Collected data entries:
· · ·

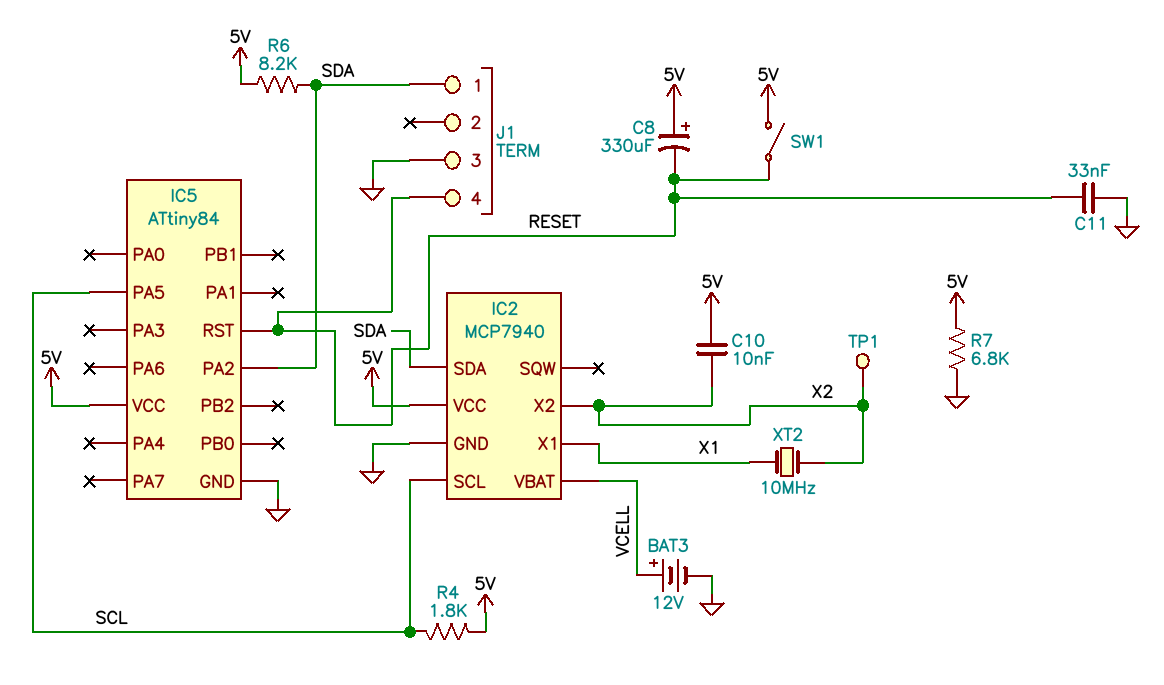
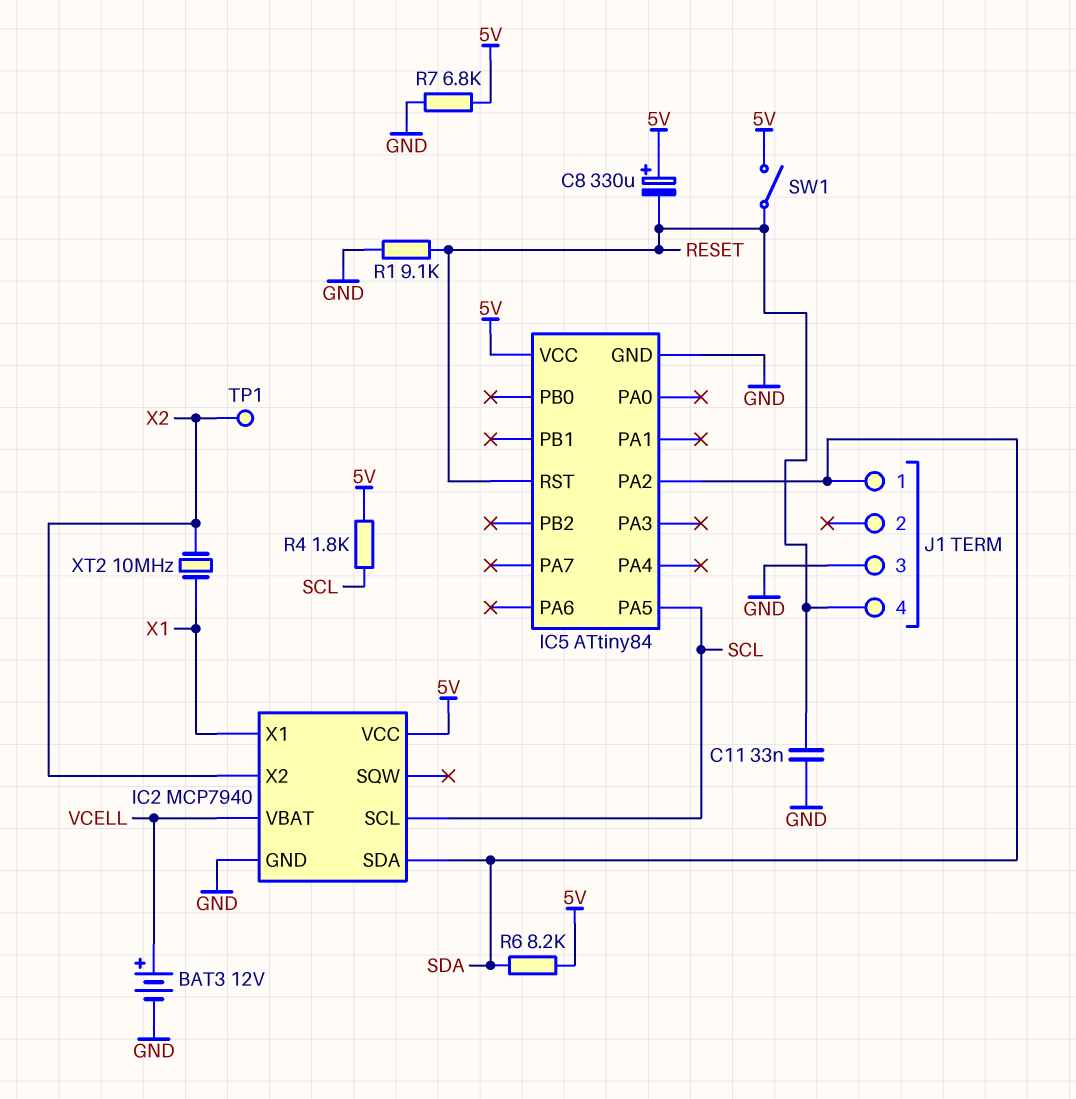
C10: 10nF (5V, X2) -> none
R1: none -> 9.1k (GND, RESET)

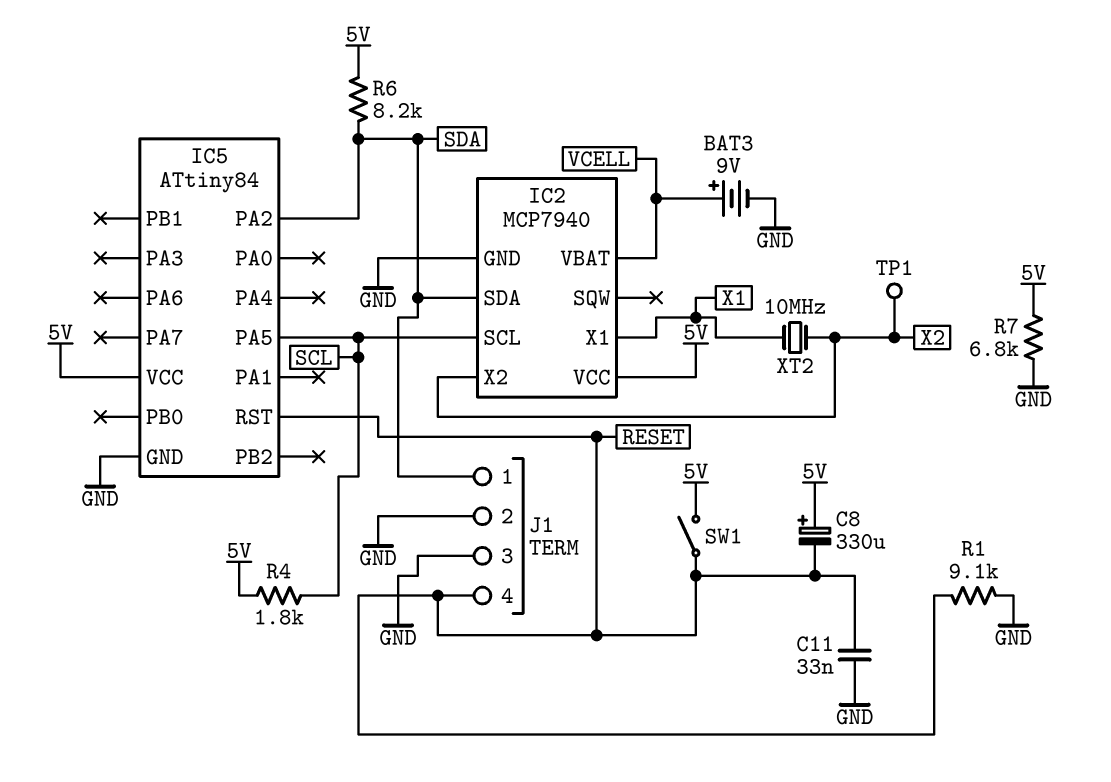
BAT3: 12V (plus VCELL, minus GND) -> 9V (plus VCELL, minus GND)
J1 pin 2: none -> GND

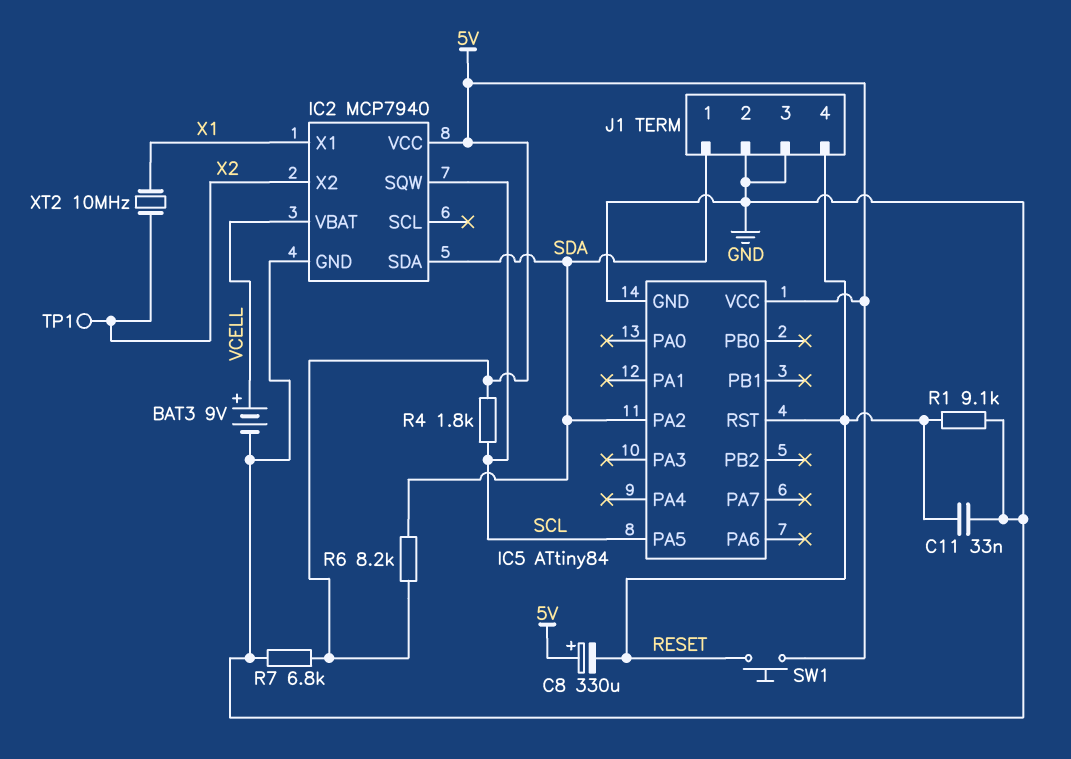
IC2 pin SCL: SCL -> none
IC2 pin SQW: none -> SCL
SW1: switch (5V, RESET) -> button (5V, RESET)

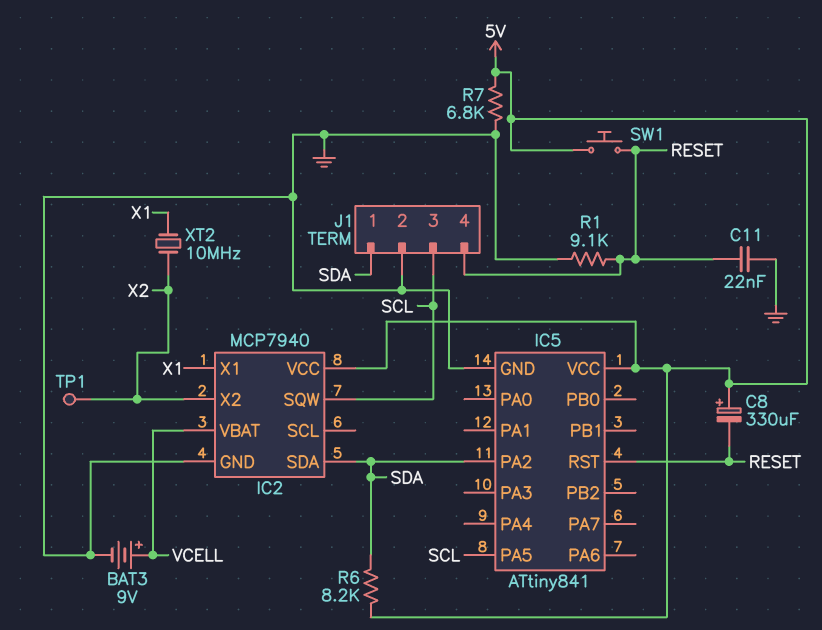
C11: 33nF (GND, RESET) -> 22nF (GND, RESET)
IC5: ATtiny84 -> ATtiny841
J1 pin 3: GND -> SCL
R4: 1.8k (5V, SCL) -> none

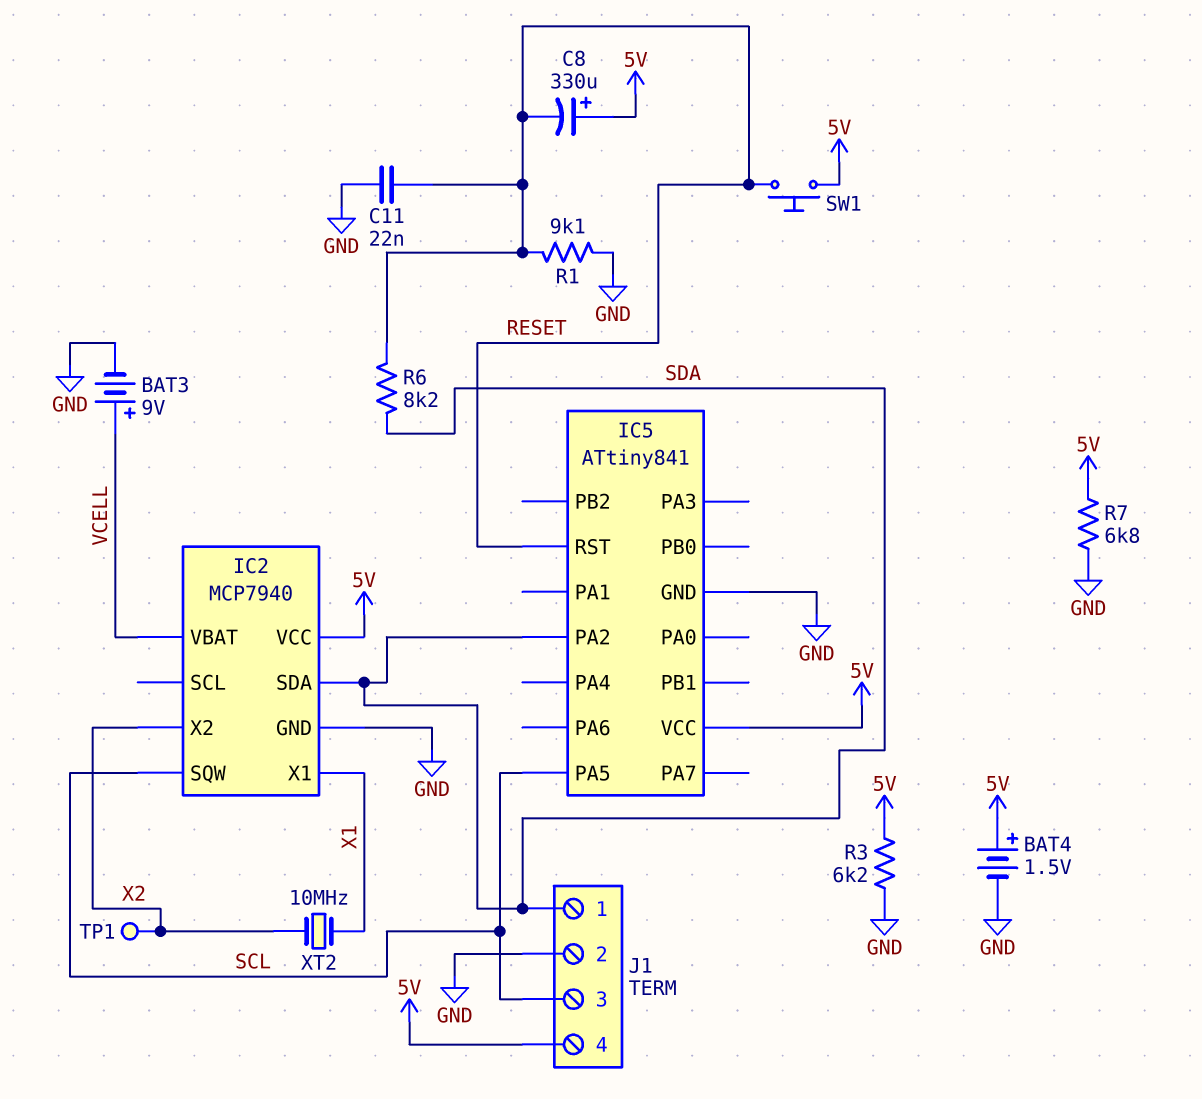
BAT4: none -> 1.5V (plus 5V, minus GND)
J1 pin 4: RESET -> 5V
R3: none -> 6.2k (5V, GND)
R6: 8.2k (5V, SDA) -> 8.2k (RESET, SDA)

· · ·

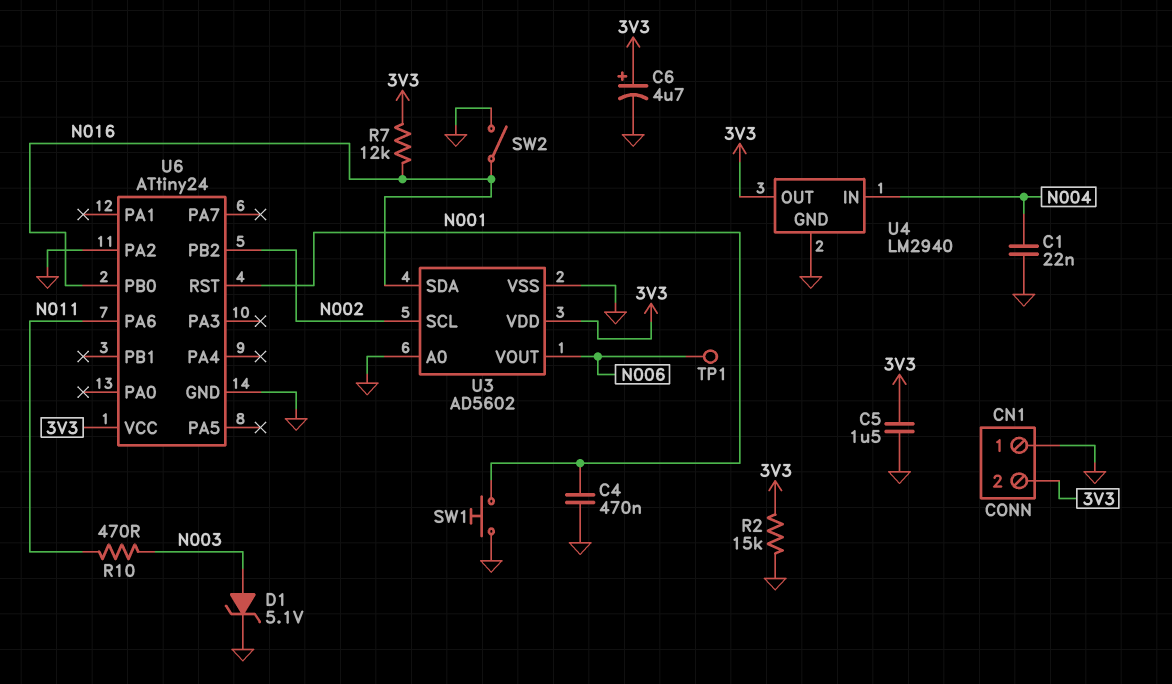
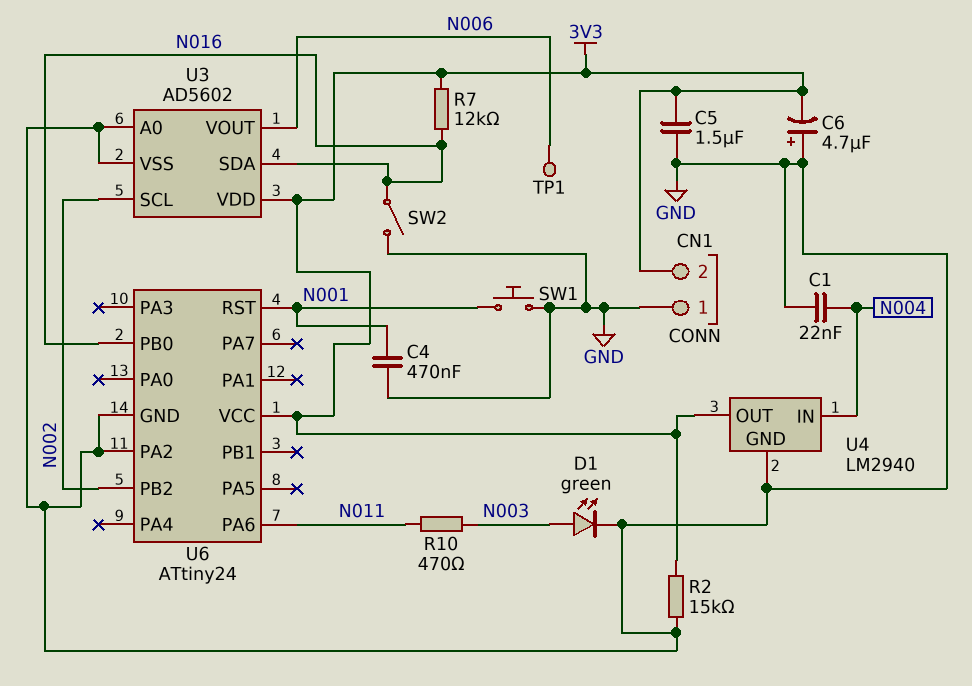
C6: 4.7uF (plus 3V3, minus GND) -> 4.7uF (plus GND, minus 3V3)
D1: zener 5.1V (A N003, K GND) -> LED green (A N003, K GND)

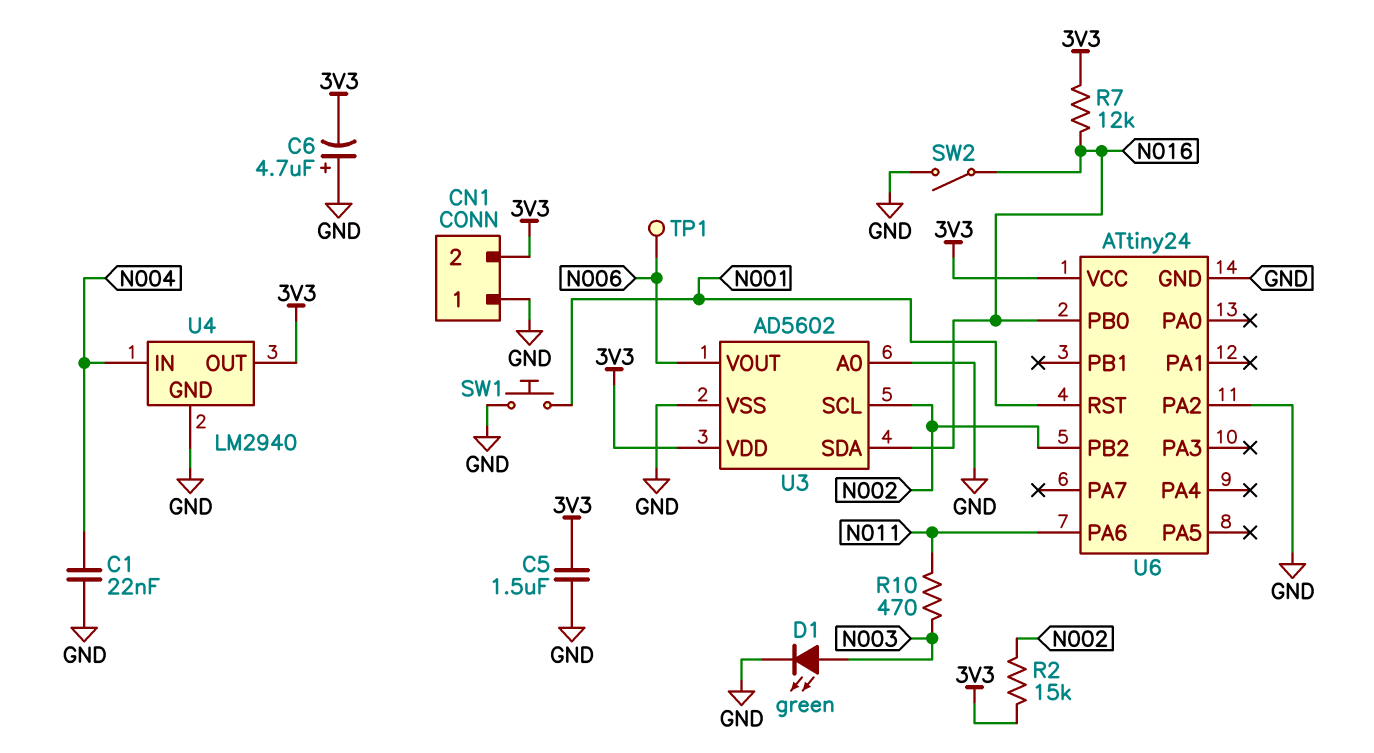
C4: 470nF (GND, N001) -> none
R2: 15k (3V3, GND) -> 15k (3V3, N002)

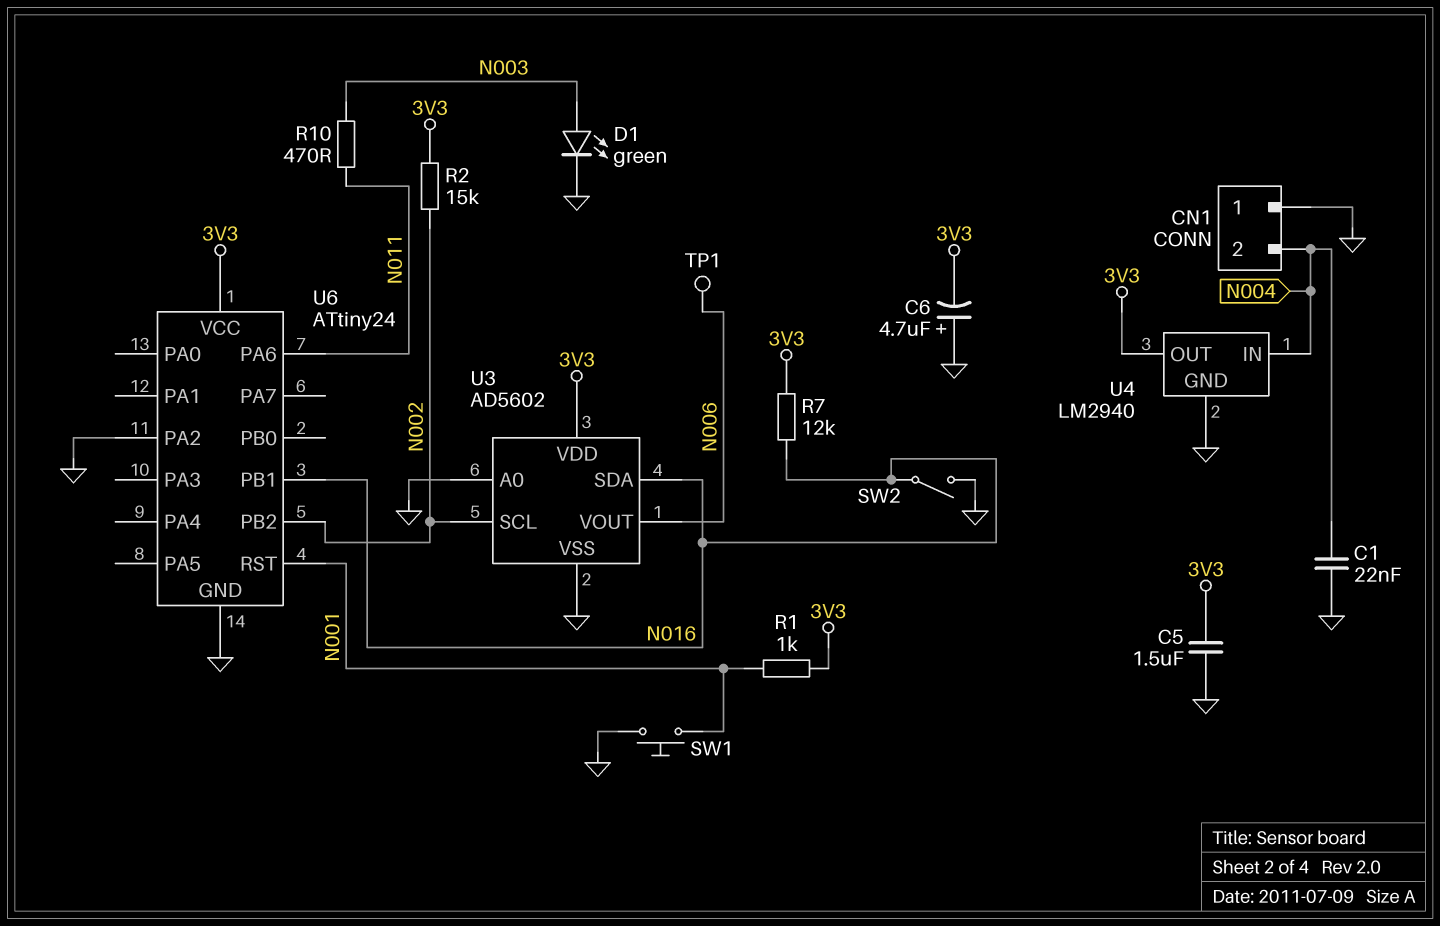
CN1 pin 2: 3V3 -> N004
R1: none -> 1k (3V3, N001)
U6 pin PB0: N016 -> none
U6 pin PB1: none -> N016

· · ·

__Exercise description__
Find out how many lines in the data above hold the word "plus". Write only the number.

__Solution below__
3